## EXERCISE OBJECTIVE
Give back only the line containing "camera: 35 degrees right, 5 degrees up" and every line after it through the end of the data below, transcribed exactly.

[Scene image comparisons]
*-*-*
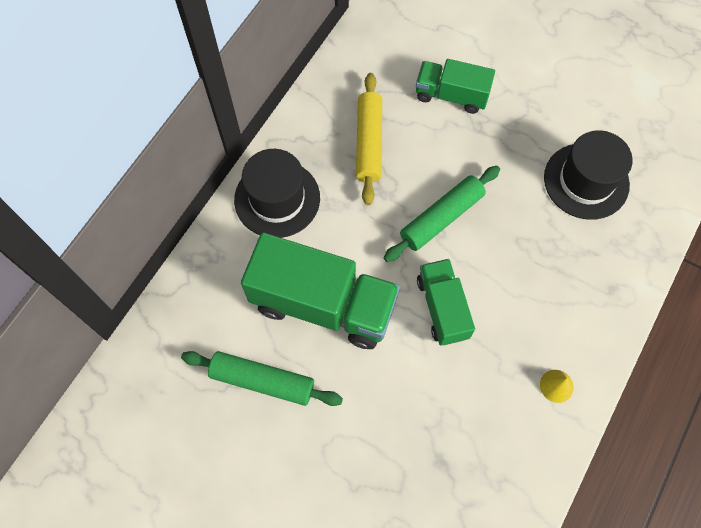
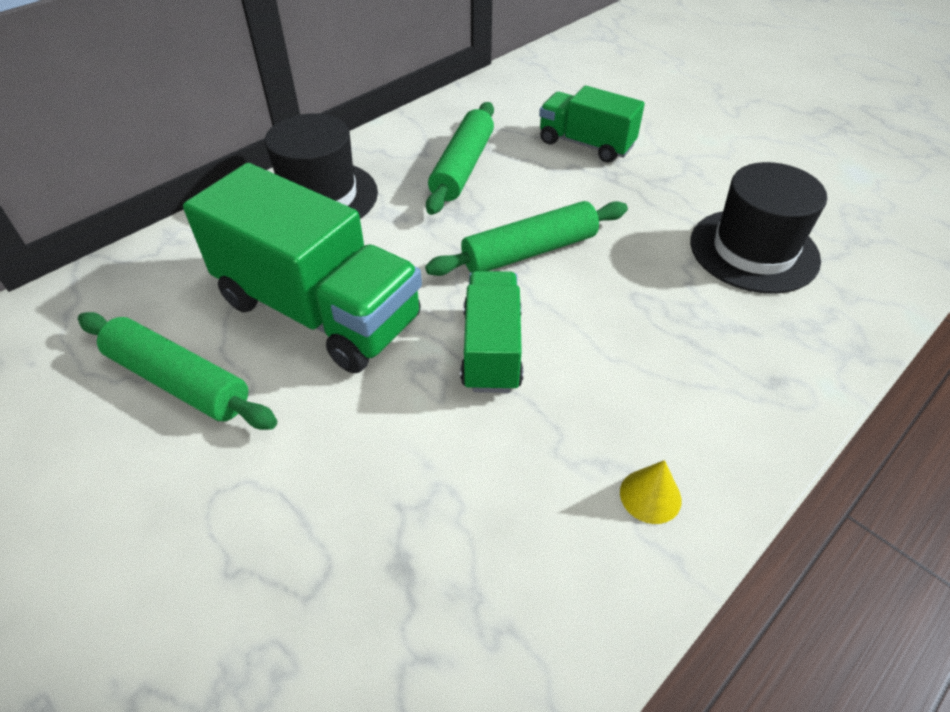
camera: 15 degrees right, 20 degrees down
(369, 143) = (462, 167): yellow rolling pin -> green rolling pin

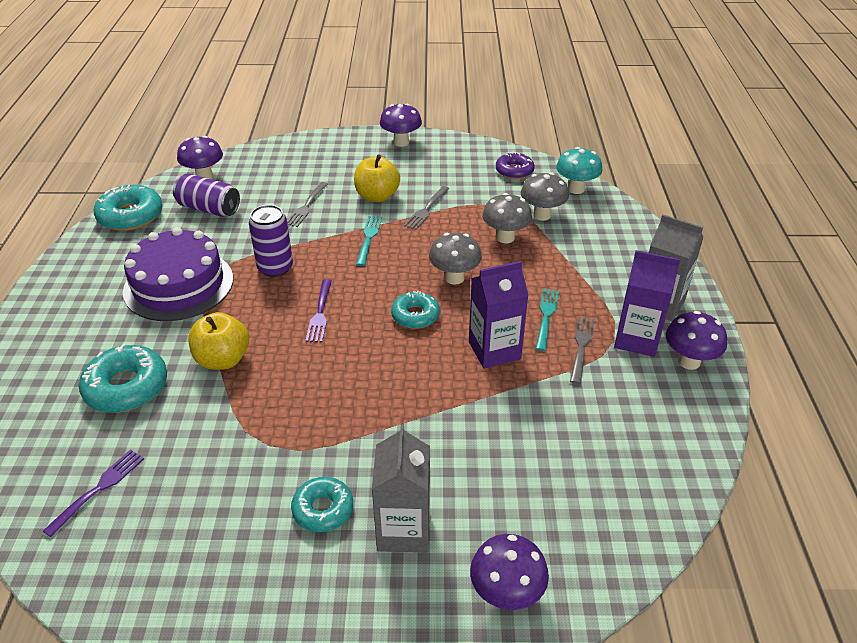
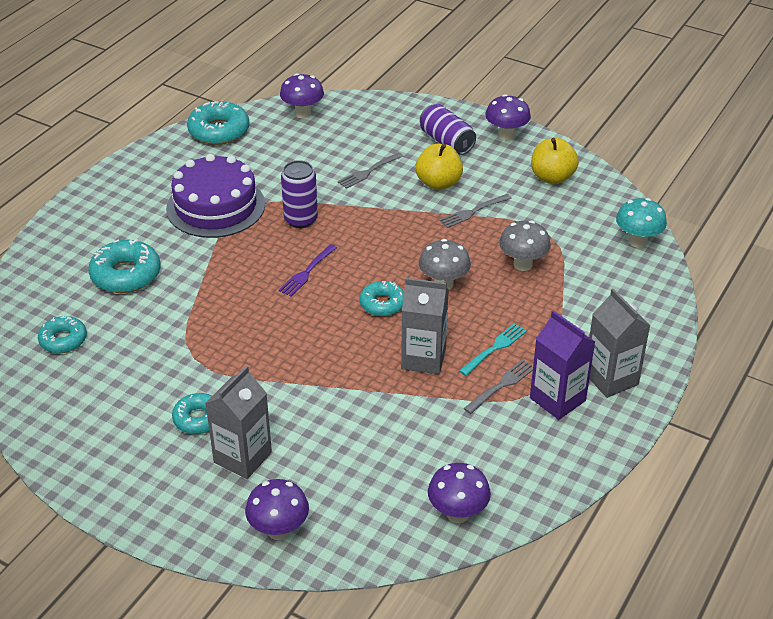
camera: 30 degrees right, 0 degrees up
(98, 489) = (63, 340): purple fork -> turquoise donut
(209, 208) = (285, 145): purple can -> purple can (446, 142)
(223, 359) = (207, 281): yellow apple -> yellow apple (552, 177)
(368, 238) = (399, 221): turquoise fork -> none
(494, 350) = (423, 358): purple carton -> grey carton
(514, 171) = (592, 202): purple donut -> none
(542, 215) = (578, 255): grey mushroom -> none
(689, 361) = (586, 436): purple mushroom -> purple mushroom (457, 513)

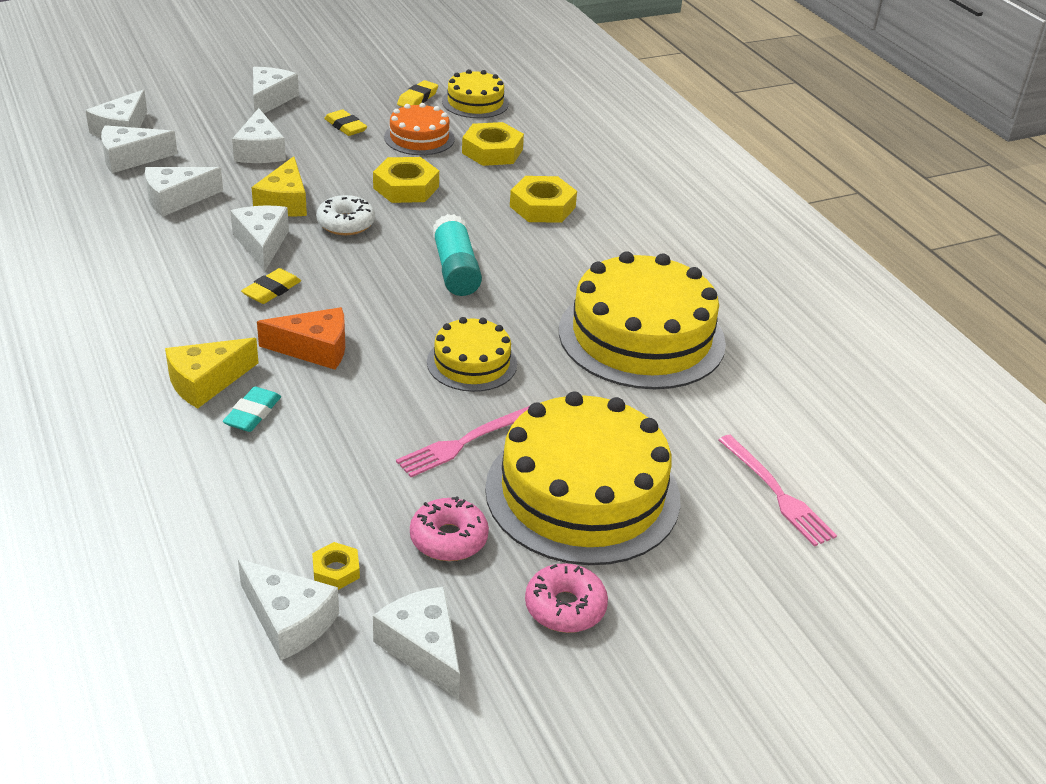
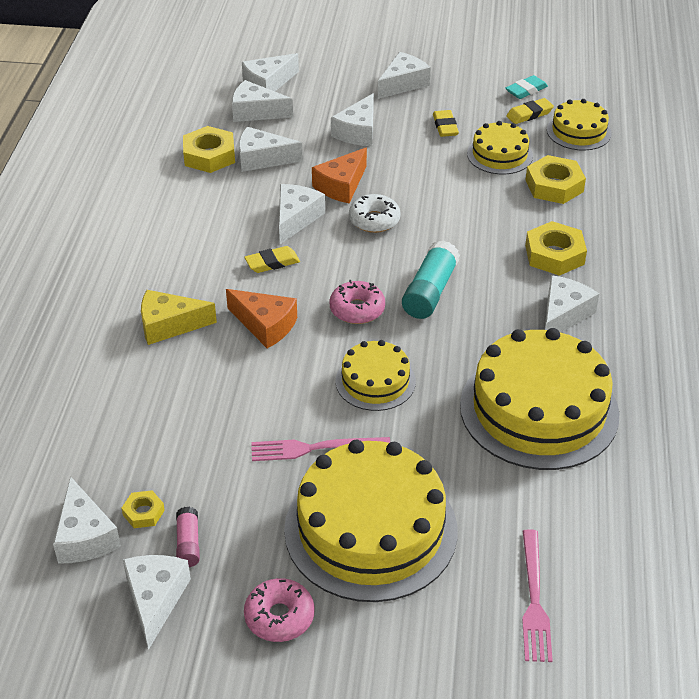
camera: 35 degrees right, 5 degrees up
(252, 413) = (181, 363): turquoise eraser -> turquoise eraser (526, 90)
(284, 202) = (341, 186): yellow cheese -> orange cheese
(406, 187) = (450, 200): yellow nut -> yellow nut (209, 155)
(411, 580) = (188, 543): none -> pink glue stick
(419, 138) = (499, 154): orange cake -> yellow cake
(448, 538) = (239, 523): pink donut -> pink donut (357, 309)
(593, 253) = (563, 315): none -> white cheese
*-*-*
## ANSWER SECTION
camera: 35 degrees right, 5 degrees up
(252, 413) = (181, 363): turquoise eraser -> turquoise eraser (526, 90)
(284, 202) = (341, 186): yellow cheese -> orange cheese
(406, 187) = (450, 200): yellow nut -> yellow nut (209, 155)
(411, 580) = (188, 543): none -> pink glue stick
(419, 138) = (499, 154): orange cake -> yellow cake
(448, 538) = (239, 523): pink donut -> pink donut (357, 309)
(593, 253) = (563, 315): none -> white cheese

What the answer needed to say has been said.